**EXERCISE BRIEF**
When a line in the records contains the string "camera", copy that line.

**EXTRACTED RECORDS**
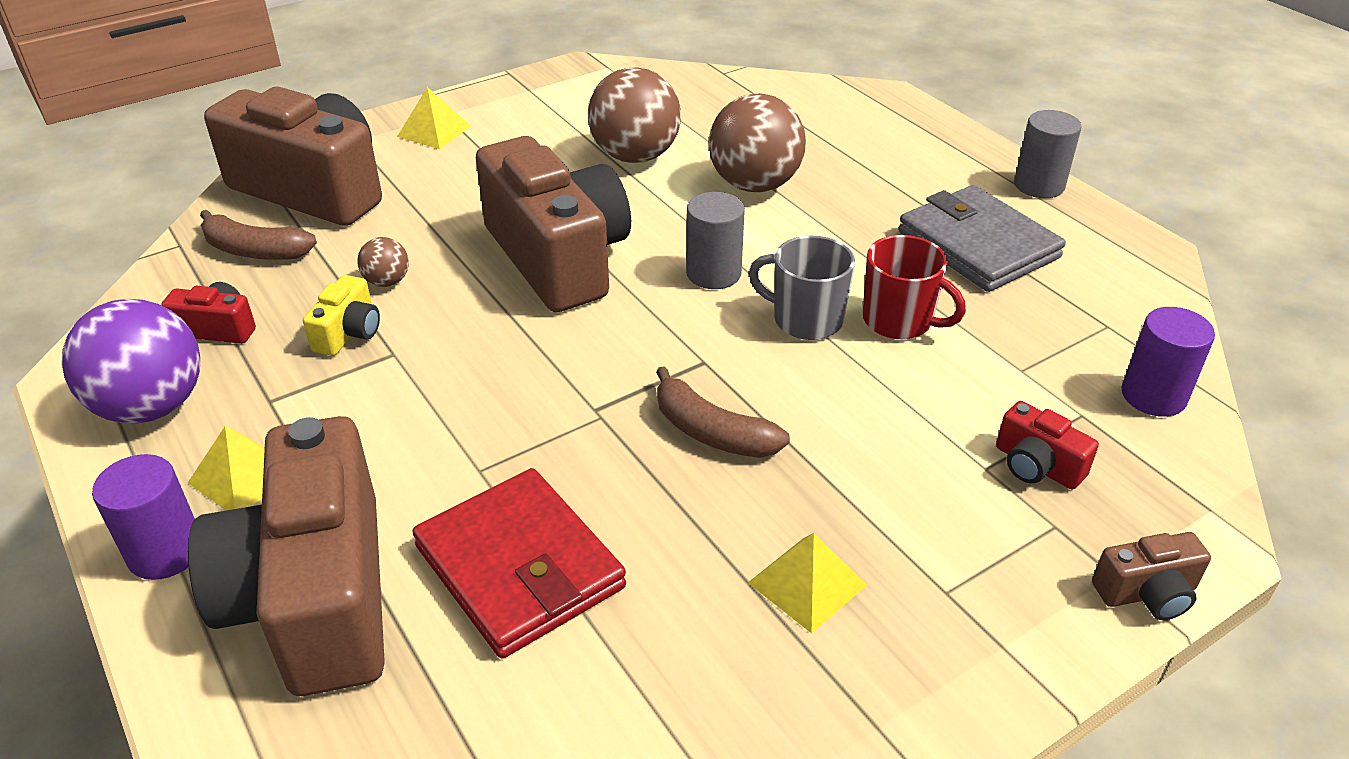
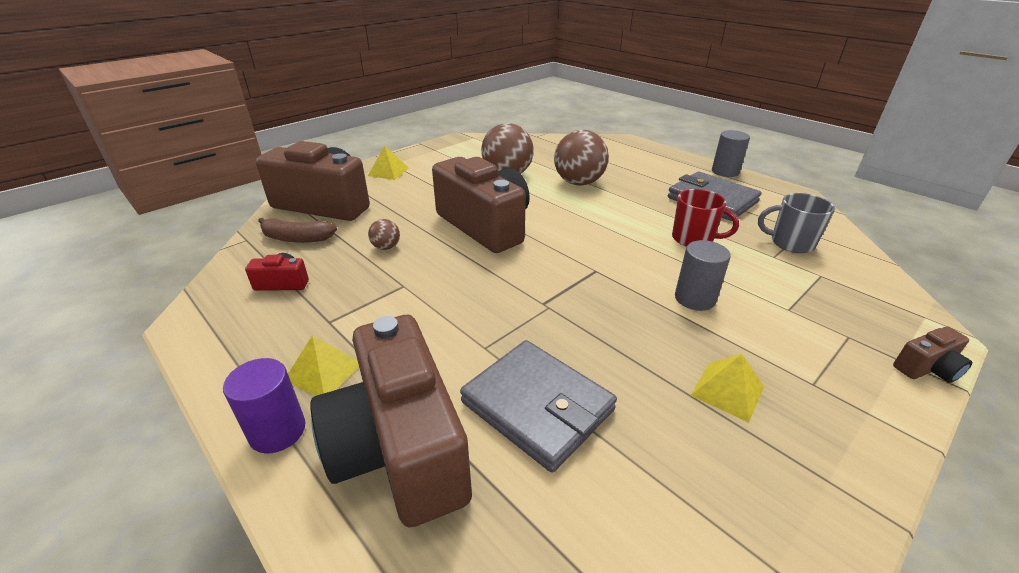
camera: 10 degrees left, 5 degrees down
(152, 406) = (247, 334): purple ball -> none
(349, 333) = (371, 277): yellow camera -> none
(520, 567) = (537, 406): red wallet -> grey wallet
(712, 432) = (620, 308): brown banana -> none
(713, 273) = (578, 225): grey cylinder -> grey cylinder (694, 298)
(805, 320) = (642, 243): grey mug -> grey mug (790, 243)
(1036, 466) = (816, 305): red camera -> none
(1153, 396) = (851, 262): purple cylinder -> none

**THE COMPLETED TASK**
camera: 10 degrees left, 5 degrees down
(349, 333) = (371, 277): yellow camera -> none
(1036, 466) = (816, 305): red camera -> none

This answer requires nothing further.